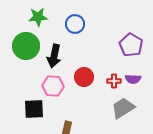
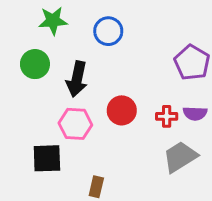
green circle: (26, 46) -> (35, 64), size x0.7

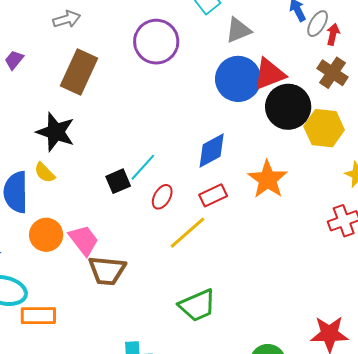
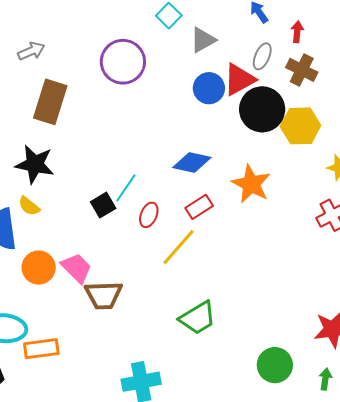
gray ellipse: (318, 24) -> (262, 56), moved
blue circle: (238, 79) -> (209, 88), size x0.7
blue diamond: (212, 150) -> (192, 163), turned 48

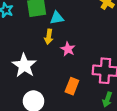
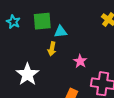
pink star: (68, 49) -> (80, 61), moved

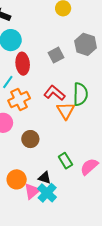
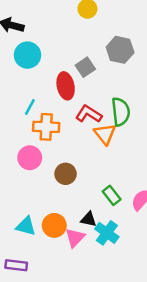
red ellipse: (23, 64) -> (66, 86), moved
orange cross: (19, 99) -> (46, 127), turned 35
cyan cross: (47, 193) -> (107, 233), moved

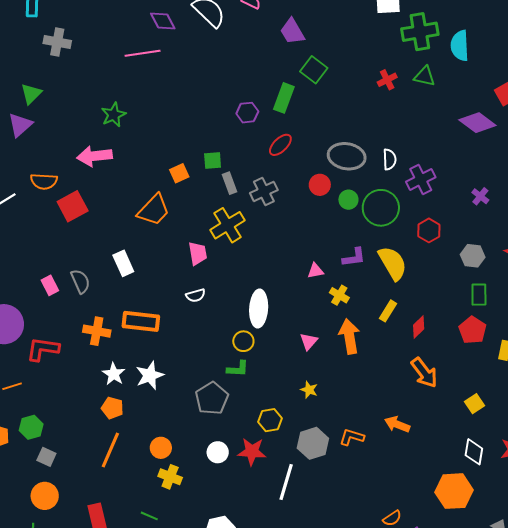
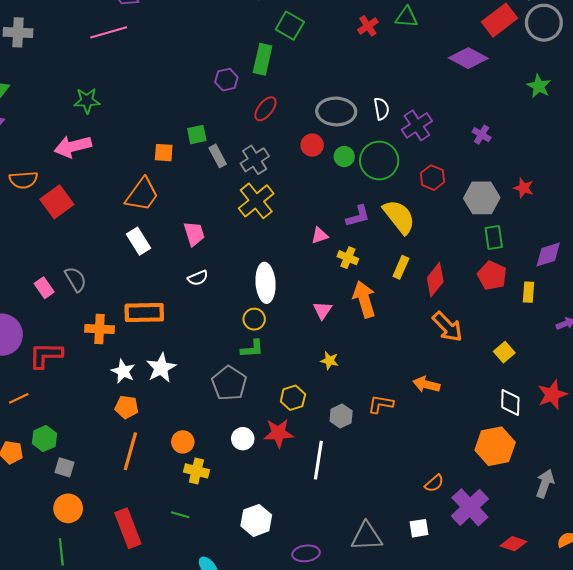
green star: (114, 115) -> (87, 101), turned 30
orange square: (179, 173) -> (164, 153), turned 36
yellow cross: (227, 225) -> (256, 201), moved
gray hexagon: (473, 256) -> (482, 198), size x1.4
white rectangle: (123, 263) -> (138, 241), moved
red diamond: (419, 327) -> (435, 280), size x1.4
gray hexagon: (313, 443) -> (341, 416), size x0.7

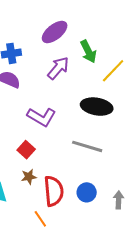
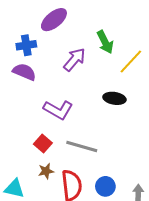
purple ellipse: (55, 32) -> (54, 20), moved
black ellipse: (97, 107) -> (114, 98), size x0.7
gray line: (87, 146) -> (82, 147), moved

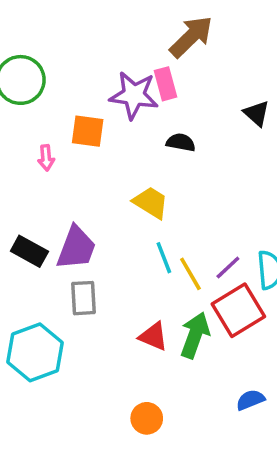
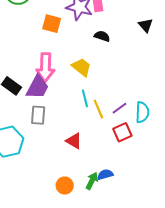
pink arrow: (46, 158) -> (45, 67), moved, size x2.0
red square: (238, 310) -> (122, 132), size x0.7
green arrow: (195, 335) -> (92, 181), moved, size x0.7
blue semicircle: (250, 400) -> (105, 174), moved

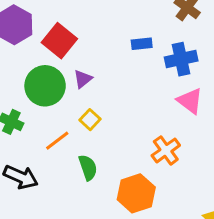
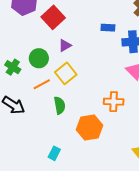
green circle: (45, 86) -> (39, 58), moved, size x0.7
yellow square: (90, 120) -> (66, 73), size x1.5
orange cross: (166, 150) -> (114, 102), turned 30

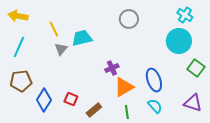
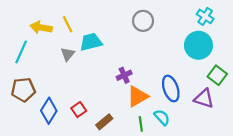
yellow arrow: (18, 16) -> (41, 28), moved
yellow line: (54, 29) -> (68, 24), moved
red square: (71, 99) -> (79, 110), turned 32
purple triangle: (193, 103) -> (204, 98), moved
cyan semicircle: (155, 106) -> (162, 117), moved

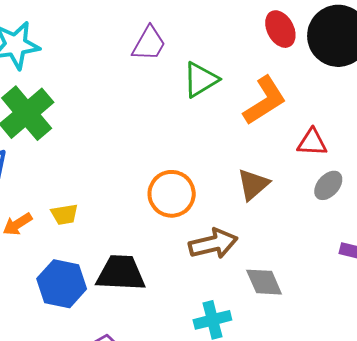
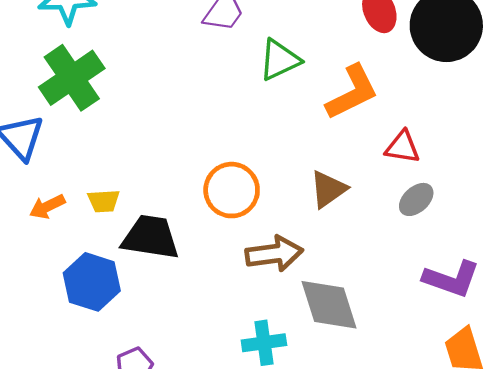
black trapezoid: (121, 273) -> (151, 237), moved
gray diamond: (264, 282) -> (329, 305), size x1.4

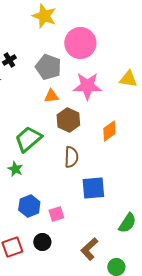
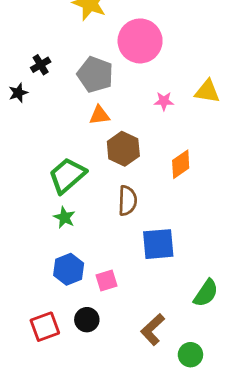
pink star: (87, 86) -> (164, 101), moved, size x0.5
green star: (15, 169) -> (64, 217), moved

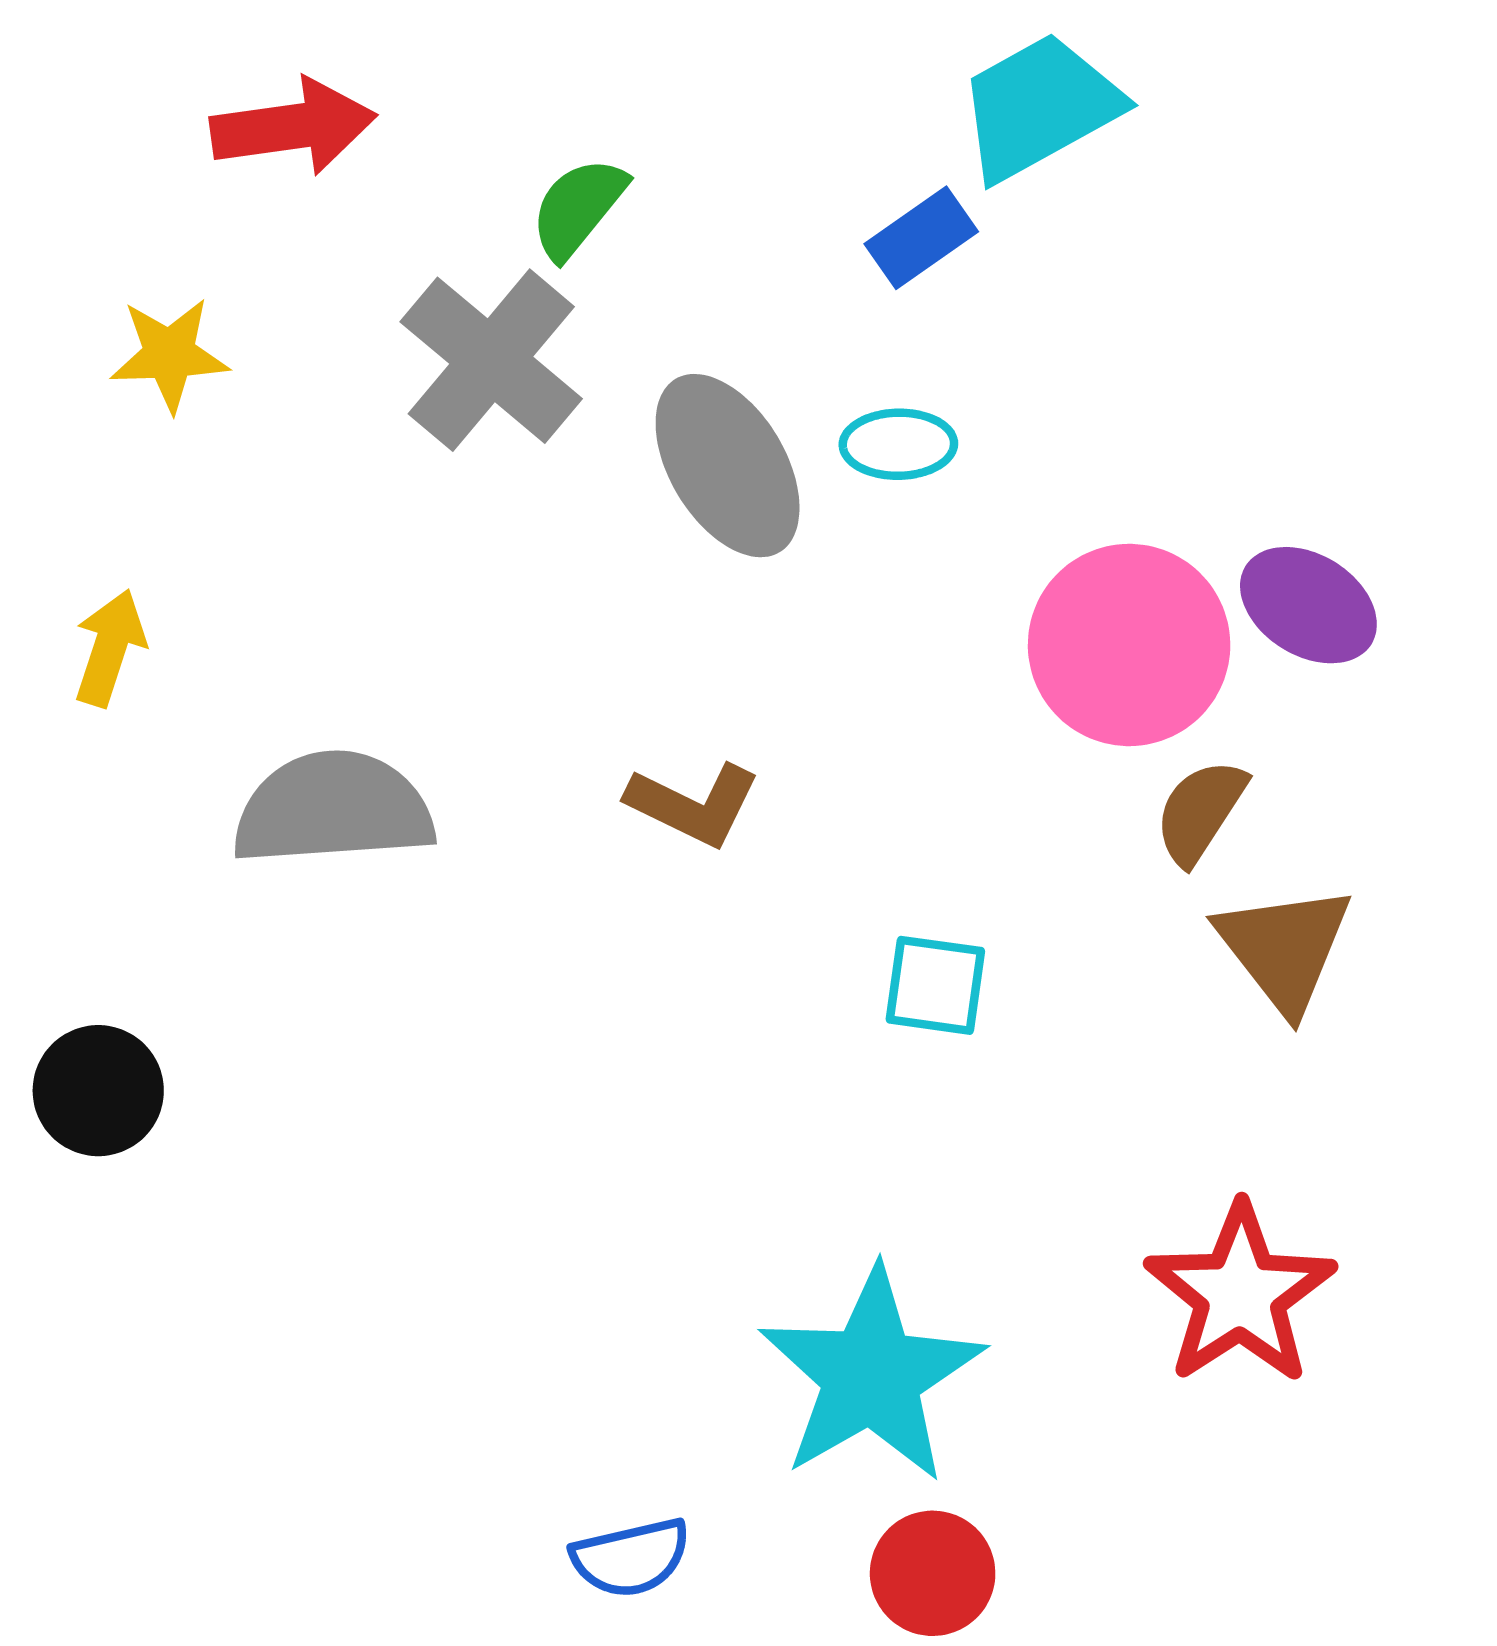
= = =
▸ What to do
Restate each entry word for word, leaving out any pictures.

▸ Response
green circle: (26, 46) -> (35, 64), size x0.7

gray ellipse: (318, 24) -> (262, 56), moved
blue circle: (238, 79) -> (209, 88), size x0.7
blue diamond: (212, 150) -> (192, 163), turned 48

pink star: (68, 49) -> (80, 61), moved

red ellipse: (23, 64) -> (66, 86), moved
orange cross: (19, 99) -> (46, 127), turned 35
cyan cross: (47, 193) -> (107, 233), moved

green star: (114, 115) -> (87, 101), turned 30
orange square: (179, 173) -> (164, 153), turned 36
yellow cross: (227, 225) -> (256, 201), moved
gray hexagon: (473, 256) -> (482, 198), size x1.4
white rectangle: (123, 263) -> (138, 241), moved
red diamond: (419, 327) -> (435, 280), size x1.4
gray hexagon: (313, 443) -> (341, 416), size x0.7

purple ellipse: (55, 32) -> (54, 20), moved
black ellipse: (97, 107) -> (114, 98), size x0.7
gray line: (87, 146) -> (82, 147), moved

pink arrow: (46, 158) -> (45, 67), moved, size x2.0
red square: (238, 310) -> (122, 132), size x0.7
green arrow: (195, 335) -> (92, 181), moved, size x0.7
blue semicircle: (250, 400) -> (105, 174), moved

green circle: (45, 86) -> (39, 58), moved, size x0.7
yellow square: (90, 120) -> (66, 73), size x1.5
orange cross: (166, 150) -> (114, 102), turned 30

yellow arrow: (18, 16) -> (41, 28), moved
yellow line: (54, 29) -> (68, 24), moved
red square: (71, 99) -> (79, 110), turned 32
purple triangle: (193, 103) -> (204, 98), moved
cyan semicircle: (155, 106) -> (162, 117), moved

black trapezoid: (121, 273) -> (151, 237), moved
gray diamond: (264, 282) -> (329, 305), size x1.4

pink star: (87, 86) -> (164, 101), moved, size x0.5
green star: (15, 169) -> (64, 217), moved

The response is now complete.